- _To-do item_: Return exactly the span of lines in the following data that opens with the line containing "building: [190,57,240,105] ->" and closes with the line containing "building: [37,357,56,378] -> none". Include nothing else.

- _Material for this exercise_:

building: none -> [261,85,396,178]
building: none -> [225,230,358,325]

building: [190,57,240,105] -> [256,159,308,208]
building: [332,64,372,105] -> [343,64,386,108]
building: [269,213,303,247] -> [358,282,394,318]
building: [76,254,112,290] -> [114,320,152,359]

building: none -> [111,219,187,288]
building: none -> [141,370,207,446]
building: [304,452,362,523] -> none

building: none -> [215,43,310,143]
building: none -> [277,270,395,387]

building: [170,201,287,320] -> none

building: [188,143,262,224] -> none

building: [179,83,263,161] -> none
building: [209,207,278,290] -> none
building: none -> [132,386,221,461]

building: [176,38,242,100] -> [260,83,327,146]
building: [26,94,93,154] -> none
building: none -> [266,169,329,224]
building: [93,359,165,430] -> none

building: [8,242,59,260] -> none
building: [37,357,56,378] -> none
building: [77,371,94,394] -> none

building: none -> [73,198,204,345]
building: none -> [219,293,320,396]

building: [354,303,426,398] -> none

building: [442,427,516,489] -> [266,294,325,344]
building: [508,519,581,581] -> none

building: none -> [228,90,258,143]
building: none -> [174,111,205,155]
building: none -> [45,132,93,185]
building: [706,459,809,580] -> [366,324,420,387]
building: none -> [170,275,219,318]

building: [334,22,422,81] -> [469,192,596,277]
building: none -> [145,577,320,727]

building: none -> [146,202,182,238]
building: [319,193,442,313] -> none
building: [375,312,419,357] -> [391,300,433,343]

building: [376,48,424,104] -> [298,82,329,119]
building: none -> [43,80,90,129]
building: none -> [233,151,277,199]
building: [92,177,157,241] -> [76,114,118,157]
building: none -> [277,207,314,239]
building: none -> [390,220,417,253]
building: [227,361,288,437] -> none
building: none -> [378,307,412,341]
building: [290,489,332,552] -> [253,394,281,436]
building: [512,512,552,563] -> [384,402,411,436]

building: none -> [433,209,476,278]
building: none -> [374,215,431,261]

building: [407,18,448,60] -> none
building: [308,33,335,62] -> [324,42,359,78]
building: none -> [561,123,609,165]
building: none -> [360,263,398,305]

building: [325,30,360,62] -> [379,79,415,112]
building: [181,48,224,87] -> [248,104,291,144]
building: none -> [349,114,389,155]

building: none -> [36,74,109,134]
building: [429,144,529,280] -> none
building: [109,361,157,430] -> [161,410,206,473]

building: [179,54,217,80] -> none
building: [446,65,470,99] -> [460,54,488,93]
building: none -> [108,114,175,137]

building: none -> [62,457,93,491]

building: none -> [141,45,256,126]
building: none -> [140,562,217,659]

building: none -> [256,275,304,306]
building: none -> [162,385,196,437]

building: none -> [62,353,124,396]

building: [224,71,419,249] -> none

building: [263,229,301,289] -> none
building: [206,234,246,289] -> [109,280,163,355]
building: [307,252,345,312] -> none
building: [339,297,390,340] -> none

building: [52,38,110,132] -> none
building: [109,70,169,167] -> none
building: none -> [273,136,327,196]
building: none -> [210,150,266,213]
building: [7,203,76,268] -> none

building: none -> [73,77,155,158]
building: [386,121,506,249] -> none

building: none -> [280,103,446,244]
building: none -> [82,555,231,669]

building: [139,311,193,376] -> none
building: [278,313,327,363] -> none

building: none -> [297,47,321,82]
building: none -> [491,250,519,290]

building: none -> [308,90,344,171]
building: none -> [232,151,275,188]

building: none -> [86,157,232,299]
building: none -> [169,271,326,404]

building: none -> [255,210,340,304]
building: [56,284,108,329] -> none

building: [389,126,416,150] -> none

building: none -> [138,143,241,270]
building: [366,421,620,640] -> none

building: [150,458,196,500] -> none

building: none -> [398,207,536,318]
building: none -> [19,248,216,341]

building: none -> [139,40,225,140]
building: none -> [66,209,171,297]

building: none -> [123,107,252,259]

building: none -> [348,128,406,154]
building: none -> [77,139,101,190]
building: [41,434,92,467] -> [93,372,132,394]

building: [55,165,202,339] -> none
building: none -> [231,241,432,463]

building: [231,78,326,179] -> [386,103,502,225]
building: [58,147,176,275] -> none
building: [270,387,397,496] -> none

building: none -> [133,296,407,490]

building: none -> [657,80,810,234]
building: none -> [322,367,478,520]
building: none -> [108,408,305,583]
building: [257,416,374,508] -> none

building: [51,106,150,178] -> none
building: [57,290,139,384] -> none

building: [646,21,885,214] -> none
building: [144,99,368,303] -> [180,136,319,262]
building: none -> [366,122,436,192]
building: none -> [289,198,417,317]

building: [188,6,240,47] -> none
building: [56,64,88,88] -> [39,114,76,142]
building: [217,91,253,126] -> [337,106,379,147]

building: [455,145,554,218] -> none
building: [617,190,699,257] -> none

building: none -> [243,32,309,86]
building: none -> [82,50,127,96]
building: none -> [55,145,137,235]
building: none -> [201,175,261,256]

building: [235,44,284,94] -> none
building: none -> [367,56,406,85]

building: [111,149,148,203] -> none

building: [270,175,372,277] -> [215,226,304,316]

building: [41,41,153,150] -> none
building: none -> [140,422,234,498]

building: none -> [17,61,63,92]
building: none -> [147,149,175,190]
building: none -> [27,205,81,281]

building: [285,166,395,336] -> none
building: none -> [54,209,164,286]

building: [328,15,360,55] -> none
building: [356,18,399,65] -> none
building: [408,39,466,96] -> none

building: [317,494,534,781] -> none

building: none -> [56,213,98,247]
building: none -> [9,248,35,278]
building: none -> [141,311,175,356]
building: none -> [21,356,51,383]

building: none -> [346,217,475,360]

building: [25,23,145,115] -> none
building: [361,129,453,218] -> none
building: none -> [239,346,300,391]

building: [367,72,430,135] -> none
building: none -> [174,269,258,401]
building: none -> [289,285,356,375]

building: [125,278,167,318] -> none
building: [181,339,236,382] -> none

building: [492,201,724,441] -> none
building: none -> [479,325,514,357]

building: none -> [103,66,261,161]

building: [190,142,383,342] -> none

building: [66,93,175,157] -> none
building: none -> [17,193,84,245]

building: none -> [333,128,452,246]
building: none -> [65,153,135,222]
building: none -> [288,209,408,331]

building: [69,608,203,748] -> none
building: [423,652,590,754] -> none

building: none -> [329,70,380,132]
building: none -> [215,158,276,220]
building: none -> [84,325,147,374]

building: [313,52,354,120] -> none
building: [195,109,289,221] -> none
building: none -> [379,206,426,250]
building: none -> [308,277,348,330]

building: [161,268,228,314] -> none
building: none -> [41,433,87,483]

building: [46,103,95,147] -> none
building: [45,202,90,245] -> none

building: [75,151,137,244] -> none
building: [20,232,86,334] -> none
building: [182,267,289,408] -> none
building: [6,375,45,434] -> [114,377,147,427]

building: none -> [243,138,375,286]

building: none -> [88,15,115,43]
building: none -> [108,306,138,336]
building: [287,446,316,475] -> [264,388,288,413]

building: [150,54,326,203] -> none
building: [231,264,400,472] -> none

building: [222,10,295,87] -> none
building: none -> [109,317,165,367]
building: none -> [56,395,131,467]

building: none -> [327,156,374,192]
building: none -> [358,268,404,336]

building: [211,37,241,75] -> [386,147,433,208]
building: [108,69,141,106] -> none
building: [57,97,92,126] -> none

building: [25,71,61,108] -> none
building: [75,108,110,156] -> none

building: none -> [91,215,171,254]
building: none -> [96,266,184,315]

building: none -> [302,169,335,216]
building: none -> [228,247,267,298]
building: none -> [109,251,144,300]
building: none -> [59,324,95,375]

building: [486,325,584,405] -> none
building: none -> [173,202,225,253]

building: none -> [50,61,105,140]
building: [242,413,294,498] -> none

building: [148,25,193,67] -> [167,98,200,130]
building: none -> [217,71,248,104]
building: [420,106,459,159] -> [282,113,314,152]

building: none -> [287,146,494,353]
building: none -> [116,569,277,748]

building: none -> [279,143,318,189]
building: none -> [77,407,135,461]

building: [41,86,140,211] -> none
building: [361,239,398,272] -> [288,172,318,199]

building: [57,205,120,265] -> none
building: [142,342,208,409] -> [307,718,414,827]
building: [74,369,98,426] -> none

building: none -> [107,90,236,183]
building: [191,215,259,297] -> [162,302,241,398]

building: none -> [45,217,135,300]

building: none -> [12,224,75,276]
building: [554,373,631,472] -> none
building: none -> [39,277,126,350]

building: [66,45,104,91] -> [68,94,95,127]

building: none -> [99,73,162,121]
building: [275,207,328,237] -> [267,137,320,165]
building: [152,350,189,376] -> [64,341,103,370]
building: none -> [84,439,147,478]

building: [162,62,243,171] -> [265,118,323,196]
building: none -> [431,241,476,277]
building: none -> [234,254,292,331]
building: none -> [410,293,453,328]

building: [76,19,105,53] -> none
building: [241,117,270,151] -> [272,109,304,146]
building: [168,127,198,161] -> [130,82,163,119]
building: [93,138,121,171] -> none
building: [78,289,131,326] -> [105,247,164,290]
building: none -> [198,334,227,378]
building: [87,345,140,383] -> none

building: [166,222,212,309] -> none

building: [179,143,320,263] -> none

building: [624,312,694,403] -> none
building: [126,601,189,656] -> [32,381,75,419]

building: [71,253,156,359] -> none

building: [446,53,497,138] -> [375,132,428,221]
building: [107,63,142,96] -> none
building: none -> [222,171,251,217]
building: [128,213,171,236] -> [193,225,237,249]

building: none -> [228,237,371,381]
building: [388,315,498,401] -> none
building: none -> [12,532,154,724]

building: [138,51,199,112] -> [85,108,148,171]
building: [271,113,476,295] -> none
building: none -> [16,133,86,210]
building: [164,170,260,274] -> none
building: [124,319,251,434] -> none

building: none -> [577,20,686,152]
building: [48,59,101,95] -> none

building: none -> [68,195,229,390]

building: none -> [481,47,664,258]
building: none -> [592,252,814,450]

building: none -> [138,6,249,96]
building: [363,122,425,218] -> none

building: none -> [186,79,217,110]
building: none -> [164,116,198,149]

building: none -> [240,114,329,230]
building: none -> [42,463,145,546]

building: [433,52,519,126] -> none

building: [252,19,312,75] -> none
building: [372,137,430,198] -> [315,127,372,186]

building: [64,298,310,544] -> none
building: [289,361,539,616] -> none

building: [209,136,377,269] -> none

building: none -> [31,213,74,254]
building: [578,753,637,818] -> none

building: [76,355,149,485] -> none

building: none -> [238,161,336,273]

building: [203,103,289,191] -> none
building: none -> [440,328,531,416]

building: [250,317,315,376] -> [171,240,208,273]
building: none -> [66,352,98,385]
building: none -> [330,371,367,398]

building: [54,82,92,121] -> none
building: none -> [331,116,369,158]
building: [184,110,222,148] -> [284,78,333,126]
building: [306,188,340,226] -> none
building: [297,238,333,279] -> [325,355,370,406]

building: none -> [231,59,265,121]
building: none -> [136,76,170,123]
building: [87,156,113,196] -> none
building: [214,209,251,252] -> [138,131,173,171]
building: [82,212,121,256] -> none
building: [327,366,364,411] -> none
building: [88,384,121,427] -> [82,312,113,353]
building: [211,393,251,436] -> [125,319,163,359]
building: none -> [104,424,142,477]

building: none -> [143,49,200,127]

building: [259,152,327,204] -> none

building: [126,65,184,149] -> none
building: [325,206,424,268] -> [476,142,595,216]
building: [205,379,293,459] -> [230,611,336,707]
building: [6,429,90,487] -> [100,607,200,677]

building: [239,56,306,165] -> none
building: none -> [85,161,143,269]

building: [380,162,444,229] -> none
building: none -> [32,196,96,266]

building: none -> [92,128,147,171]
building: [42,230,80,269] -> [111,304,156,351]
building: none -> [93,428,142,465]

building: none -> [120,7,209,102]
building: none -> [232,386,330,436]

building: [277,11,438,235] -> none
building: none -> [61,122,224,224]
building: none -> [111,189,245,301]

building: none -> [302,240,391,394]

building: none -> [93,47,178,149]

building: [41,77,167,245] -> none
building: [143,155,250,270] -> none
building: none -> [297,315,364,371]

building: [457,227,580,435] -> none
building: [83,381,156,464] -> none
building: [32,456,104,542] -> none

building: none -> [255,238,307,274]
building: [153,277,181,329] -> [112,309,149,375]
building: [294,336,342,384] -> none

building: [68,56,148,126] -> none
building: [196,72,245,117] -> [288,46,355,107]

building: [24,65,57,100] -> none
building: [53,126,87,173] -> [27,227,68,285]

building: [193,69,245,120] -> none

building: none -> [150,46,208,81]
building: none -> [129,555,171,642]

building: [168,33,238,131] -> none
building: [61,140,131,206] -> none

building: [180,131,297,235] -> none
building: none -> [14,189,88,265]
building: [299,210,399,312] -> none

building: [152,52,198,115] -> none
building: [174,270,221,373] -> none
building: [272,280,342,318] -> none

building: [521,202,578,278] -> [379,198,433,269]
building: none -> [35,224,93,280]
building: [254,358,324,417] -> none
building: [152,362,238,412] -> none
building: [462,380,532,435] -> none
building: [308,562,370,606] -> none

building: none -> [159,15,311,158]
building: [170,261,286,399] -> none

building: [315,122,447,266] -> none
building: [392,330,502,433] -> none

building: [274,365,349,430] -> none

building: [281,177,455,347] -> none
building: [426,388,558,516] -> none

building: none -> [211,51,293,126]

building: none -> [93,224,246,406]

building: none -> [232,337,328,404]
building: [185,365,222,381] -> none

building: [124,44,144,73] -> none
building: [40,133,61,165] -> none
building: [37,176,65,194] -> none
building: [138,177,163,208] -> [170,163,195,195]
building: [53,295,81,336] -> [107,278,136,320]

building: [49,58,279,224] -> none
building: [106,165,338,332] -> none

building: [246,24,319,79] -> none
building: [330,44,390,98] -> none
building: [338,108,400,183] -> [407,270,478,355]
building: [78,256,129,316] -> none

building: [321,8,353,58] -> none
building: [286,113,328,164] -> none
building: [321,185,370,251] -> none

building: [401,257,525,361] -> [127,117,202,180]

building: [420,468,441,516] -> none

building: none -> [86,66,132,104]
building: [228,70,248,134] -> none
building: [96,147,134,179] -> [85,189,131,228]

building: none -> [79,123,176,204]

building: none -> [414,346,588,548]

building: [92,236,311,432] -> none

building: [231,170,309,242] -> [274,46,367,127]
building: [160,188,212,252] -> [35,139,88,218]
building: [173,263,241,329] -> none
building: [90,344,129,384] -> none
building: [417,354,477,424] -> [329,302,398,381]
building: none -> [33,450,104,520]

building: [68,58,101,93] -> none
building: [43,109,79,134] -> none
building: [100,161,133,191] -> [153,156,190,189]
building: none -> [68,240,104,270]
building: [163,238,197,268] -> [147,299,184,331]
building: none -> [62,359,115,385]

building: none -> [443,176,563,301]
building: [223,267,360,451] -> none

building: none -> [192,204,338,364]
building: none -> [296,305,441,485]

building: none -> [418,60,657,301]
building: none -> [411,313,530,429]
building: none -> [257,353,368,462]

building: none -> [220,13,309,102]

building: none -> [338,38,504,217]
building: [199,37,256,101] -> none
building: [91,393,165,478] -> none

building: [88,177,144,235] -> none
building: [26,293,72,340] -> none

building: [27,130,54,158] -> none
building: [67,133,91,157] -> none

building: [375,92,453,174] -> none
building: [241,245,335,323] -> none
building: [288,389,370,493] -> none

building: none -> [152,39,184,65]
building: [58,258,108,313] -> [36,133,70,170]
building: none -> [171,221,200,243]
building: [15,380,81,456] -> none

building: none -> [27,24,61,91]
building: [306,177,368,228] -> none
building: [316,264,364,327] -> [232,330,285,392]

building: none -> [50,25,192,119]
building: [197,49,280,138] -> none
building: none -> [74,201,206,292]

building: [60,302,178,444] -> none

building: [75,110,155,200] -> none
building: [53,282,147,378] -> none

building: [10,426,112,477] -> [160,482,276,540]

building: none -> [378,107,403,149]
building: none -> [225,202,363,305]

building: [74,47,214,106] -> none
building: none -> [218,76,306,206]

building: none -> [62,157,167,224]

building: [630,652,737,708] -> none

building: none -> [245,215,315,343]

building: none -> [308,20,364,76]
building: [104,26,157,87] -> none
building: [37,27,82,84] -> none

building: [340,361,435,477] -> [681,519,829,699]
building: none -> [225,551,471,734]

- _Exercise output_:
building: [190,57,240,105] -> [256,159,308,208]
building: [332,64,372,105] -> [343,64,386,108]
building: [269,213,303,247] -> [358,282,394,318]
building: [76,254,112,290] -> [114,320,152,359]

building: none -> [111,219,187,288]
building: none -> [141,370,207,446]
building: [304,452,362,523] -> none

building: none -> [215,43,310,143]
building: none -> [277,270,395,387]

building: [170,201,287,320] -> none

building: [188,143,262,224] -> none

building: [179,83,263,161] -> none
building: [209,207,278,290] -> none
building: none -> [132,386,221,461]

building: [176,38,242,100] -> [260,83,327,146]
building: [26,94,93,154] -> none
building: none -> [266,169,329,224]
building: [93,359,165,430] -> none

building: [8,242,59,260] -> none
building: [37,357,56,378] -> none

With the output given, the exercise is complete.